▶ EXERCISE DESCRIPTION
Return, from the material below, each line in which "degrees" occurs.
[Start of Attachment]
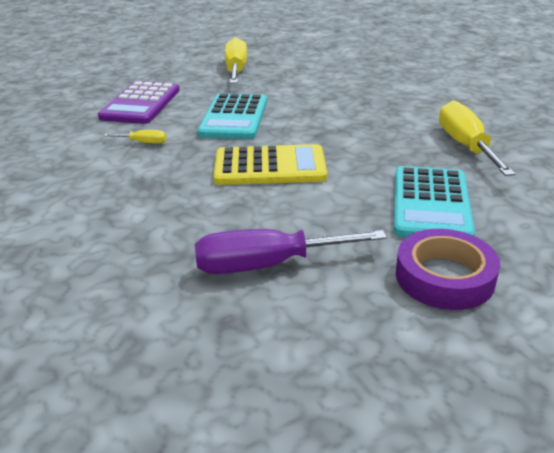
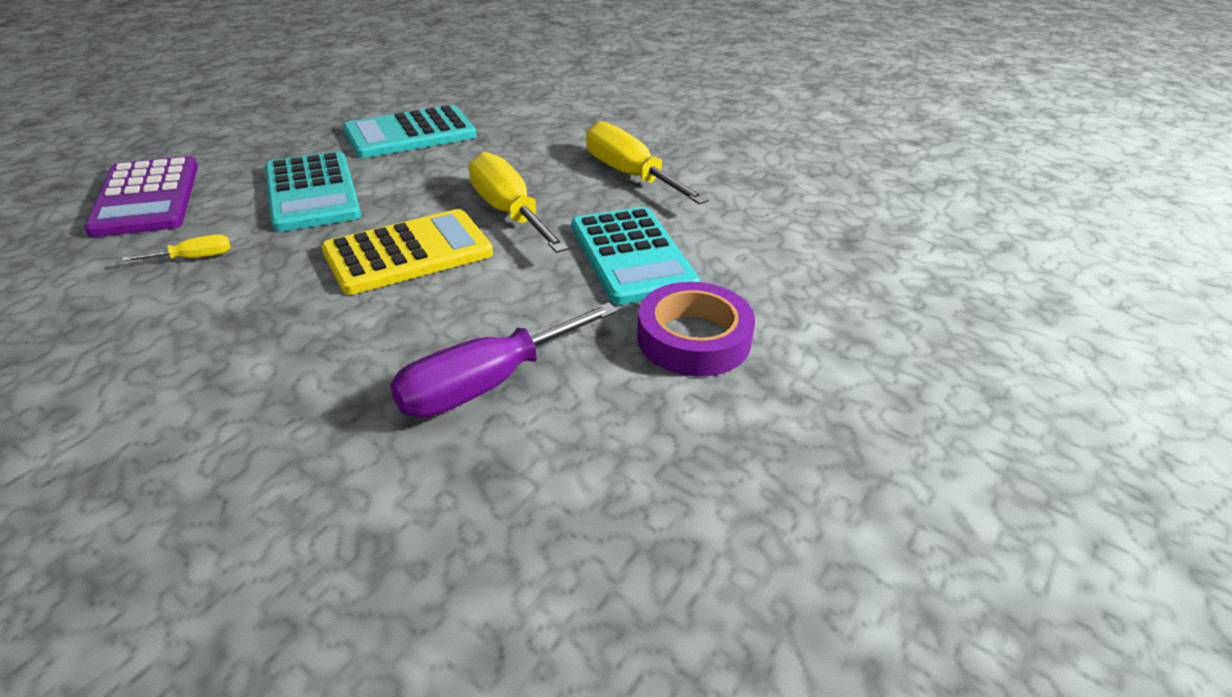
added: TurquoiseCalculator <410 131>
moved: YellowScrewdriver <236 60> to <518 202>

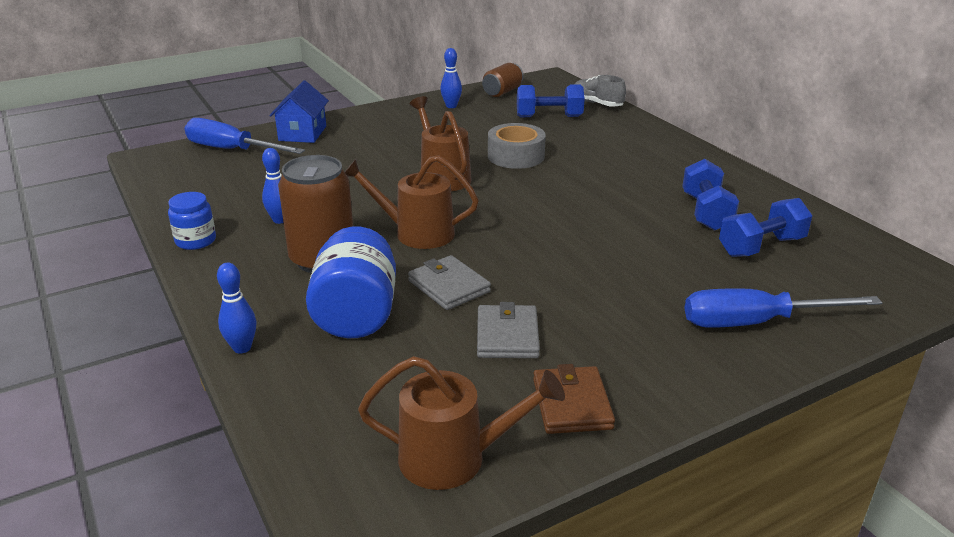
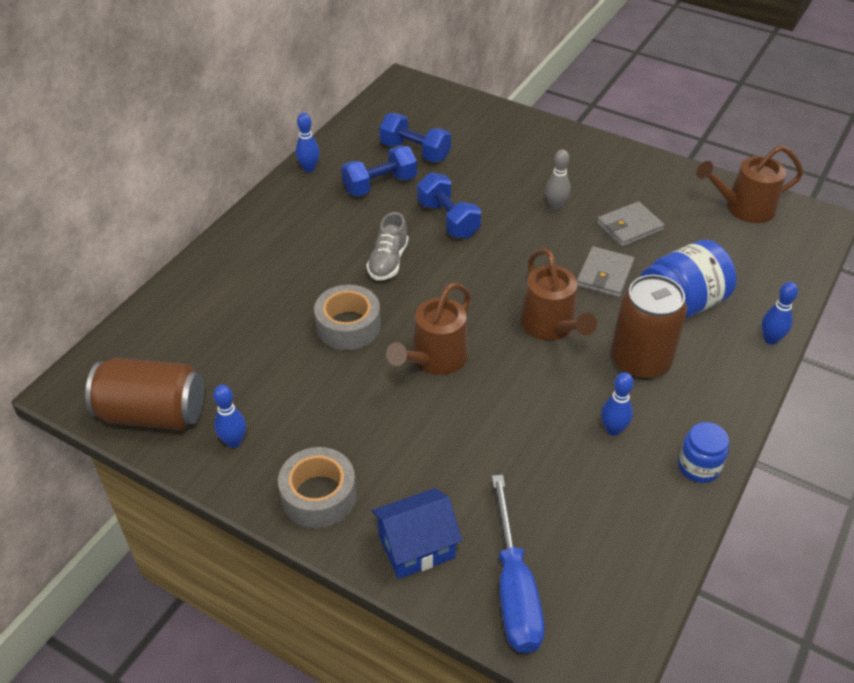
removed: BrownWallet <574 399>; BlueScrewdriver <783 308>
added: GreyTape <317 487>; BlueBowlingPin <307 142>; GreyBowlingPin <558 179>
moved: BlueDumbbell <551 101> to <449 205>; GreyShoe <600 91> to <387 246>
turned: BrownWateringCan <461 423> = <749 184> 75 degrees counterclockwise
resized: BrownCan <503 80> = <144 394> x1.68

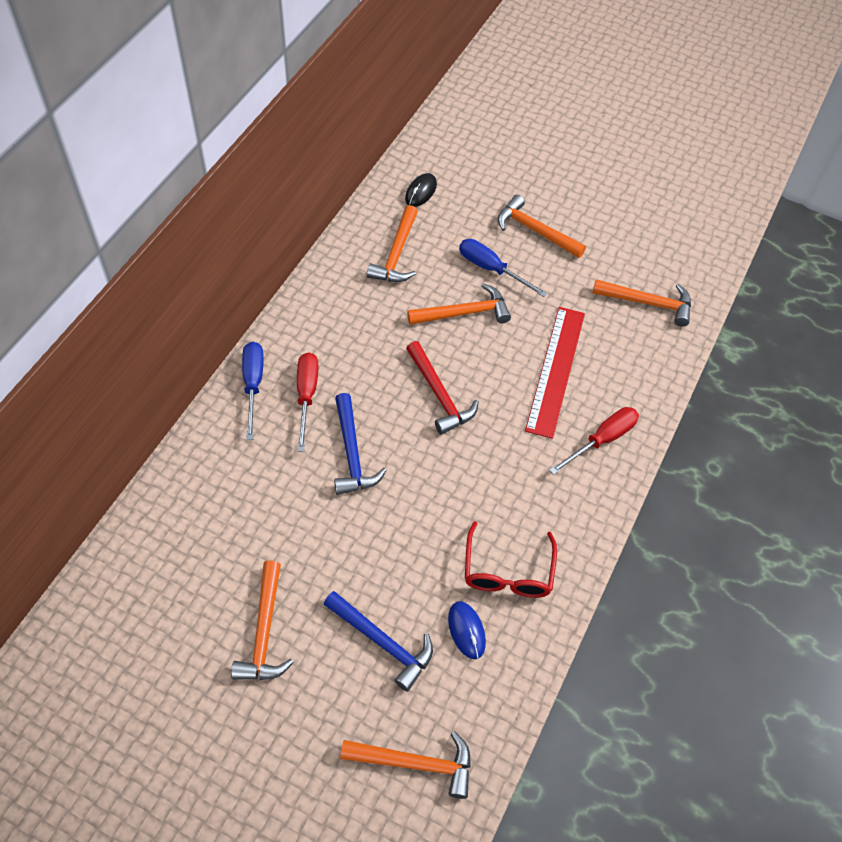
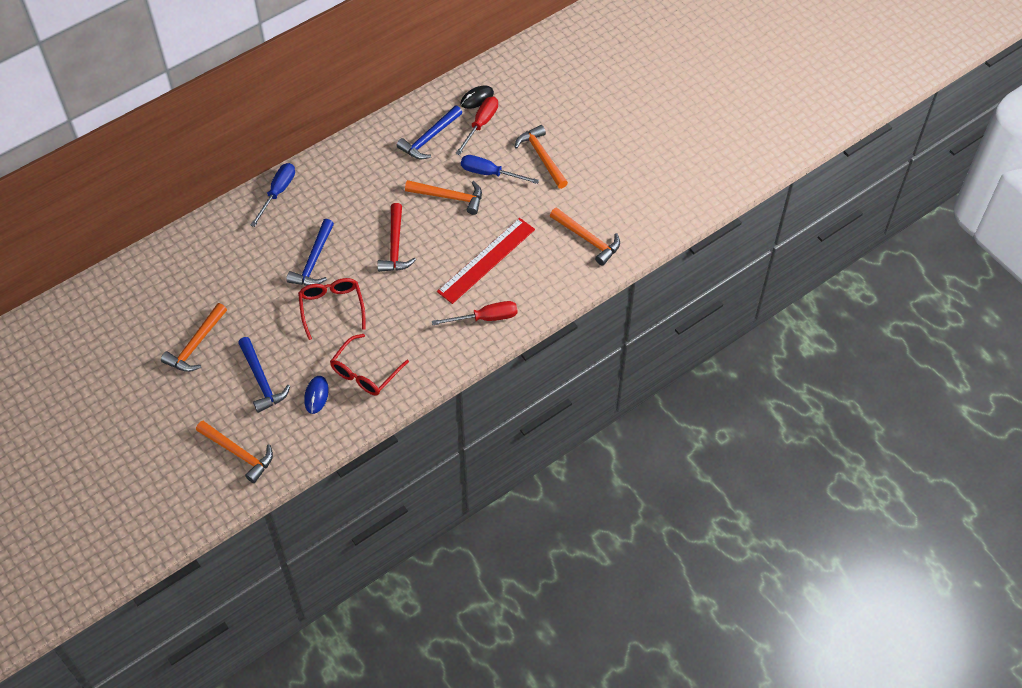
added: RedGlasses <331 309>
moved: RedScrewdriver <308 402> to <476 126>
recoloured: OrangeHammer <392 243> to BlueHammer <429 132>
turned: BlueScrewdriver <503 268> = <500 169> 45 degrees counterclockwise

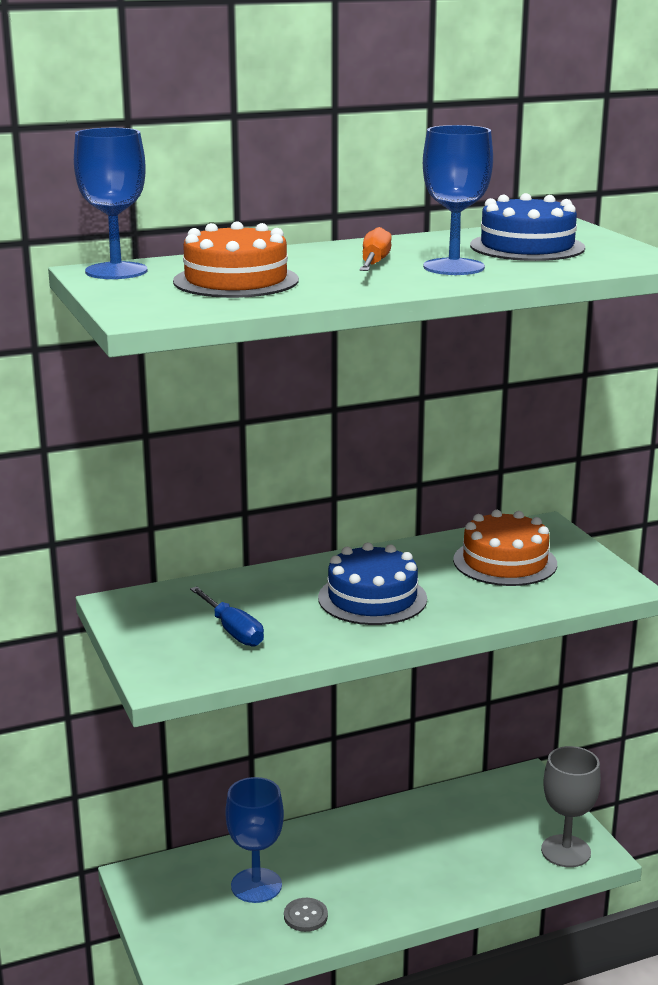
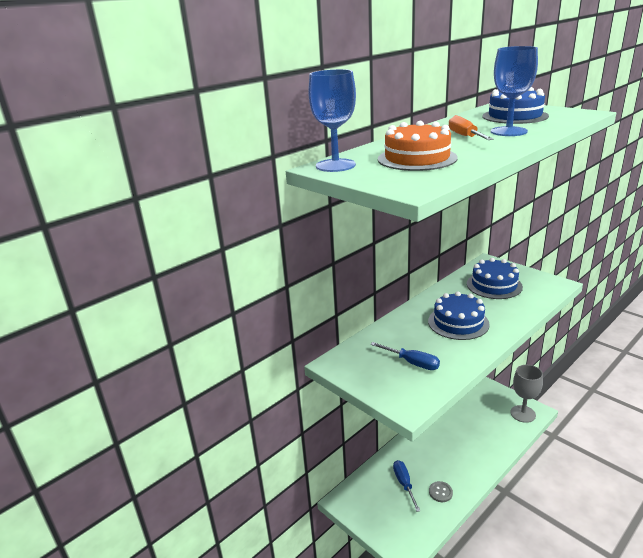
replaced: BlueGoblet <254 840> to BlueScrewdriver <407 486>
recoloured: OrangeCake <505 548> to BlueCake <495 278>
[End of Attachment]
▶ YOUR RESPONSE
turned: BrownWateringCan <461 423> = <749 184> 75 degrees counterclockwise
turned: BlueScrewdriver <503 268> = <500 169> 45 degrees counterclockwise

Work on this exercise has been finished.